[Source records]
════════════════
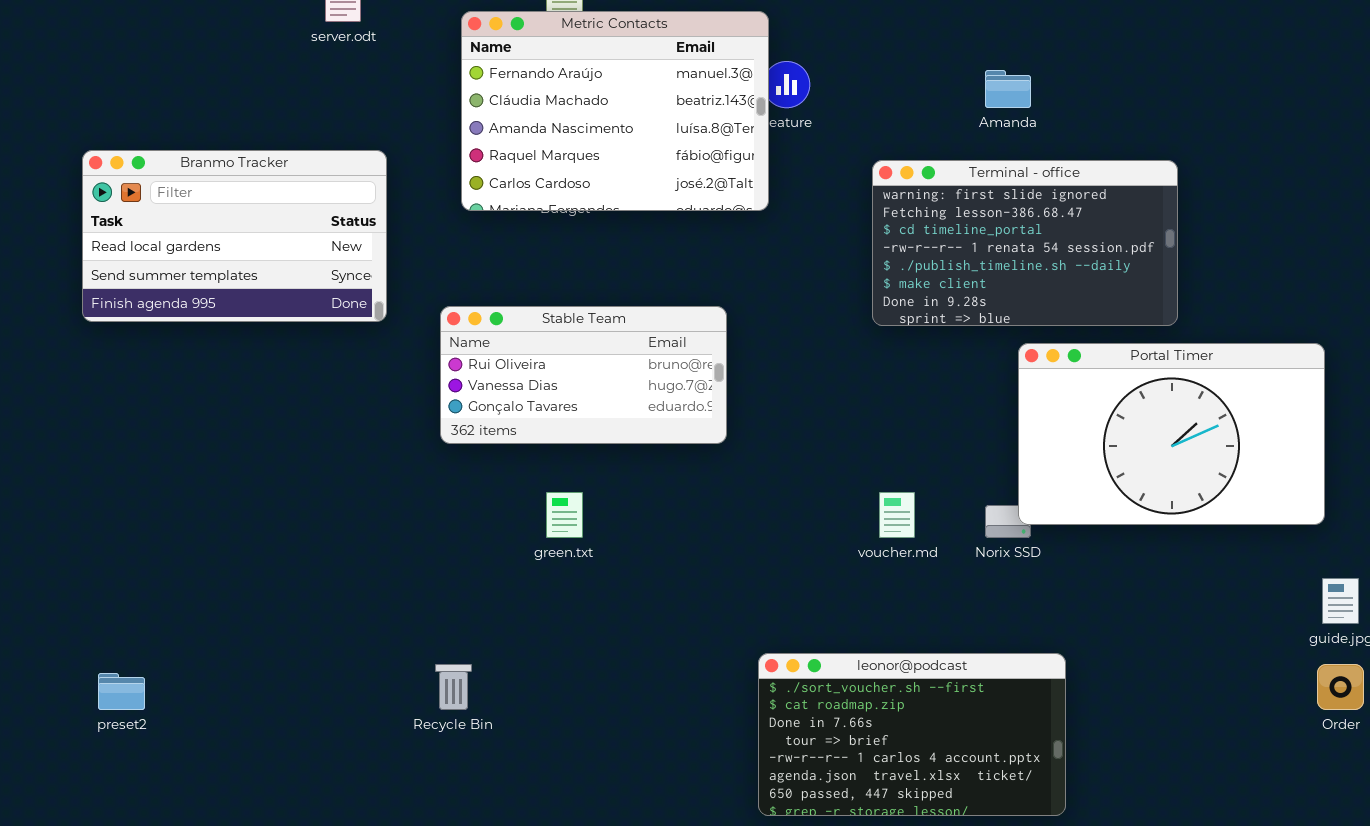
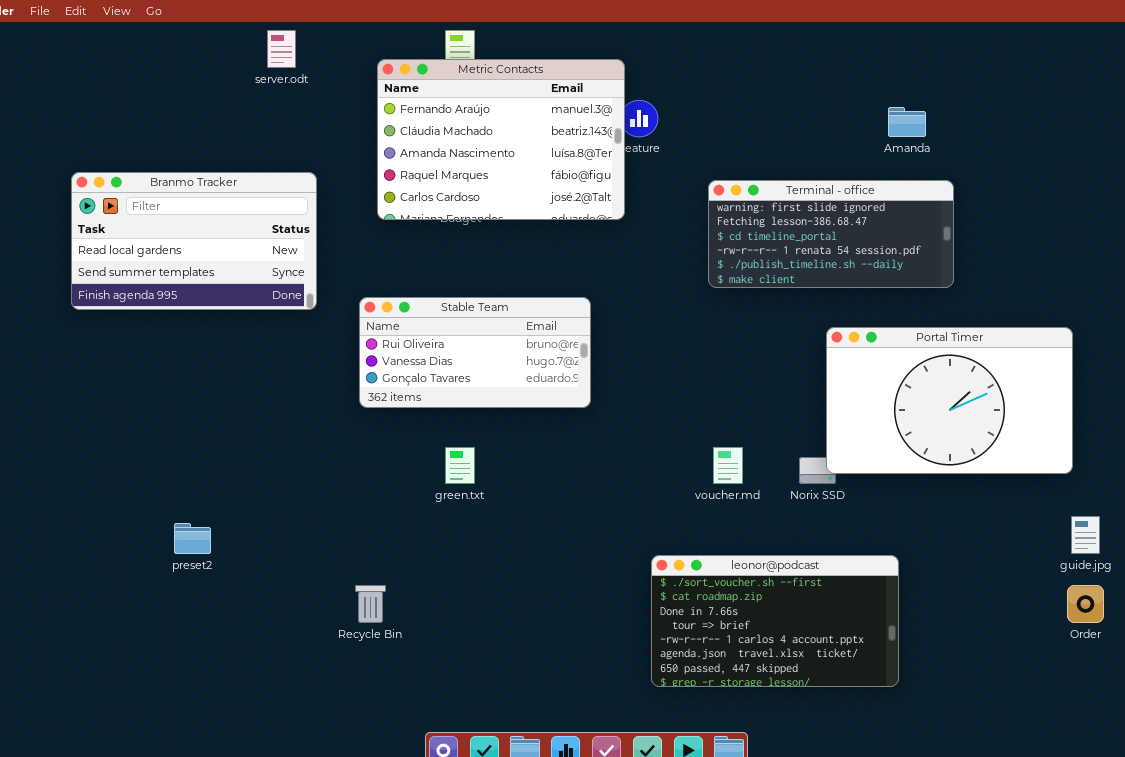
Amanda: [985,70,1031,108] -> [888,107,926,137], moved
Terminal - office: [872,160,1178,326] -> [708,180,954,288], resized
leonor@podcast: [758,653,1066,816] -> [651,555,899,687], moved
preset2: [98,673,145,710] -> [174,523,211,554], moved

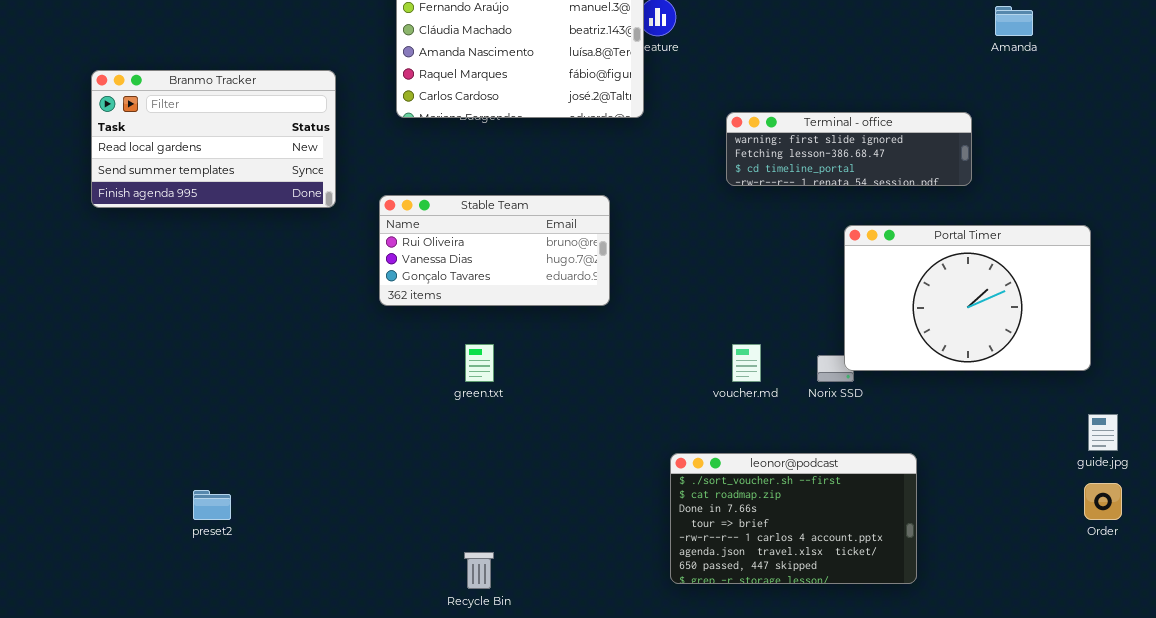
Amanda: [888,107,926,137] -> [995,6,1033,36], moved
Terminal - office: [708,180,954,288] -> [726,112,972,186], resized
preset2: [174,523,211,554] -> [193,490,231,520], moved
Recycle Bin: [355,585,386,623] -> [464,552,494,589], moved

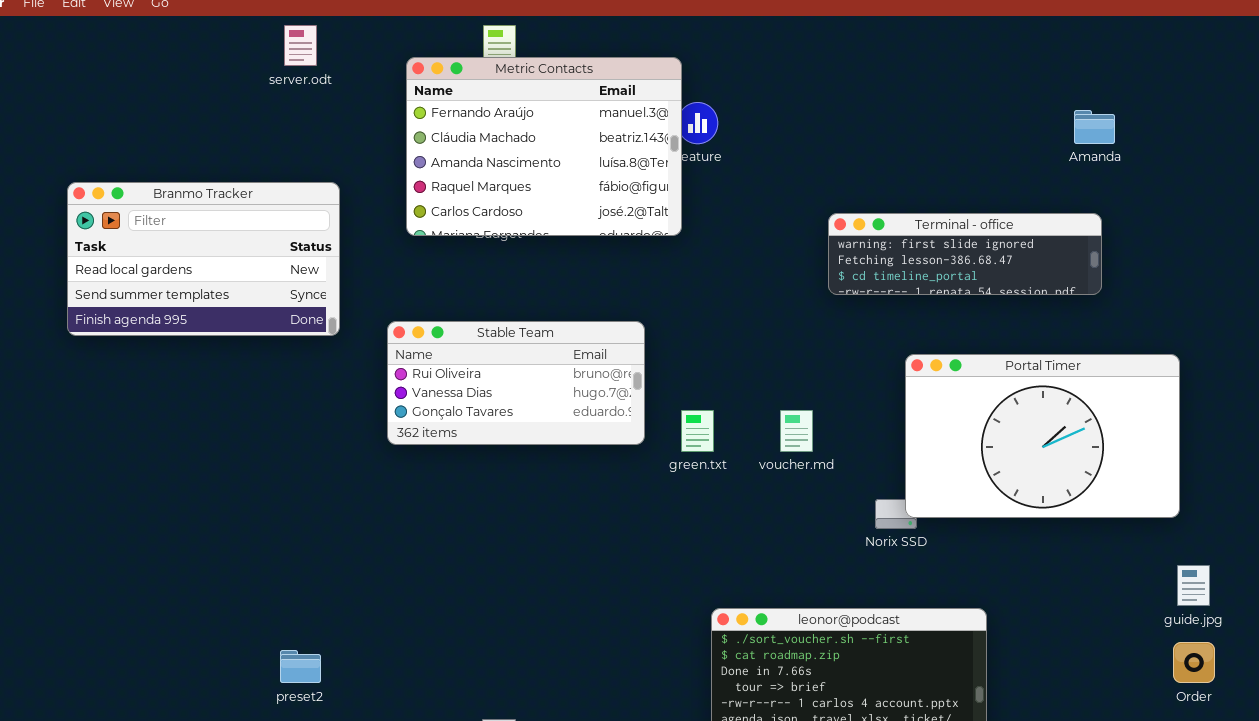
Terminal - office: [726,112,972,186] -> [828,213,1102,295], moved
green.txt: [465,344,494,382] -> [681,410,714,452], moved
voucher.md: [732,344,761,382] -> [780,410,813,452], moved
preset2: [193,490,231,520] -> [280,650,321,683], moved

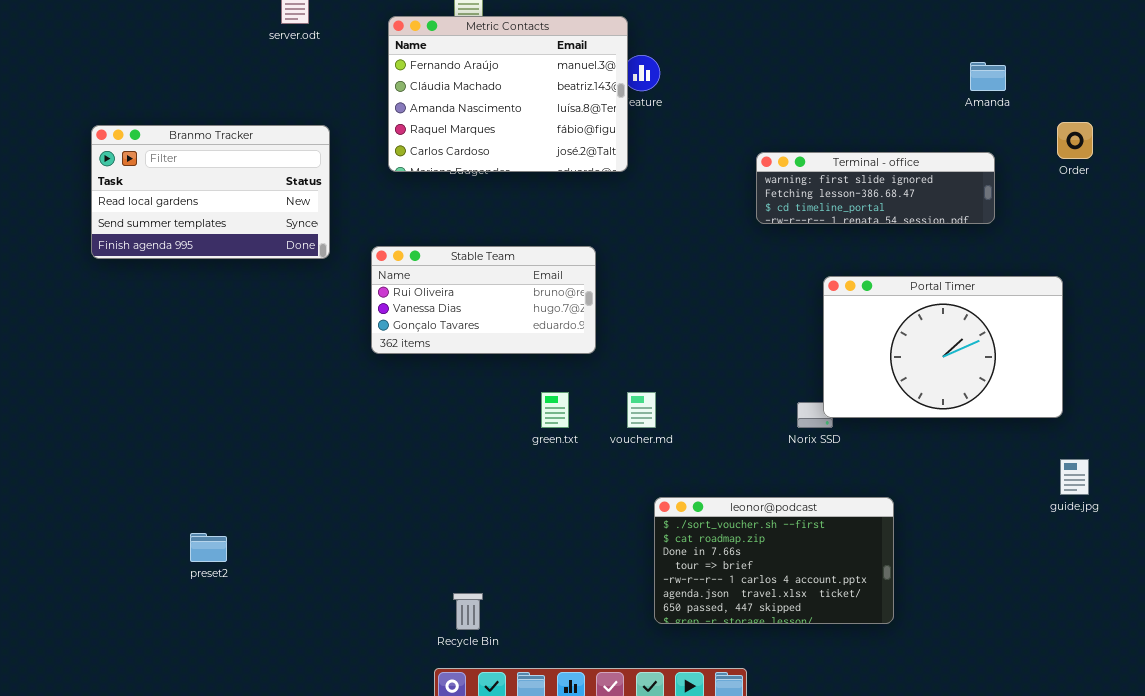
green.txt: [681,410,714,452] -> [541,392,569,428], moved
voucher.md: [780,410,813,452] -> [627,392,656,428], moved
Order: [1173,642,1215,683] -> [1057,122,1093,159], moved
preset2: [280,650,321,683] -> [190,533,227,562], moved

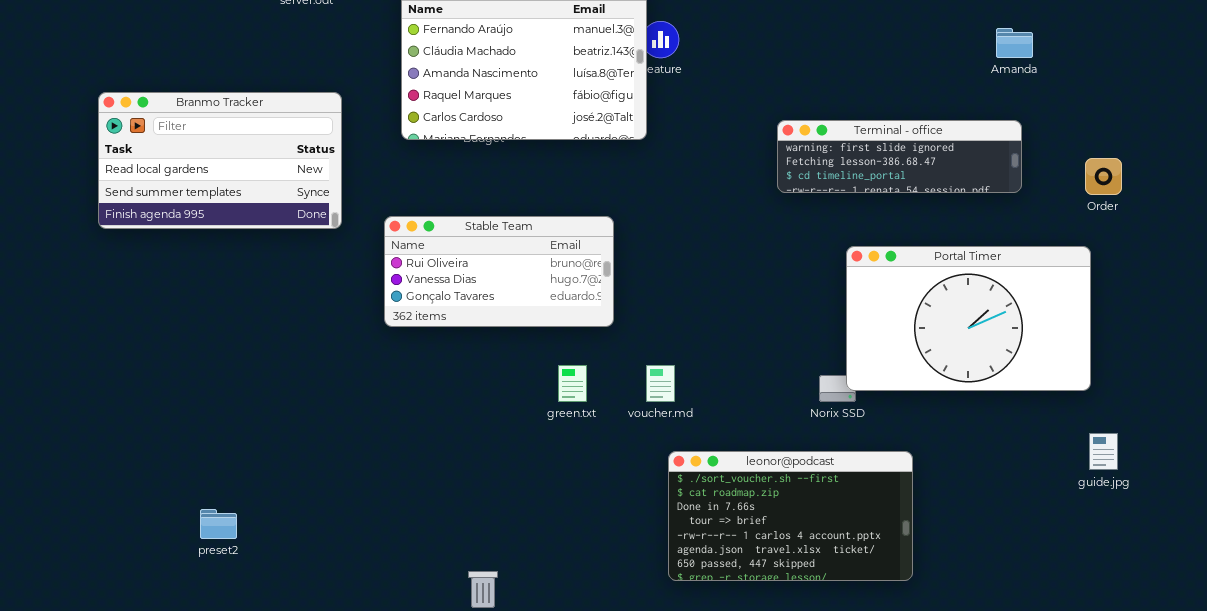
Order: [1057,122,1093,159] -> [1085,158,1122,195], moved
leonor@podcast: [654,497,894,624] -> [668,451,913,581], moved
════════════════
All lines from the one containing "voucher.md: [732,344,761,382] ->" to the last line of the data above, both included, should be printed exactly, and the pictures should not appear.

voucher.md: [732,344,761,382] -> [780,410,813,452], moved
preset2: [193,490,231,520] -> [280,650,321,683], moved

green.txt: [681,410,714,452] -> [541,392,569,428], moved
voucher.md: [780,410,813,452] -> [627,392,656,428], moved
Order: [1173,642,1215,683] -> [1057,122,1093,159], moved
preset2: [280,650,321,683] -> [190,533,227,562], moved

Order: [1057,122,1093,159] -> [1085,158,1122,195], moved
leonor@podcast: [654,497,894,624] -> [668,451,913,581], moved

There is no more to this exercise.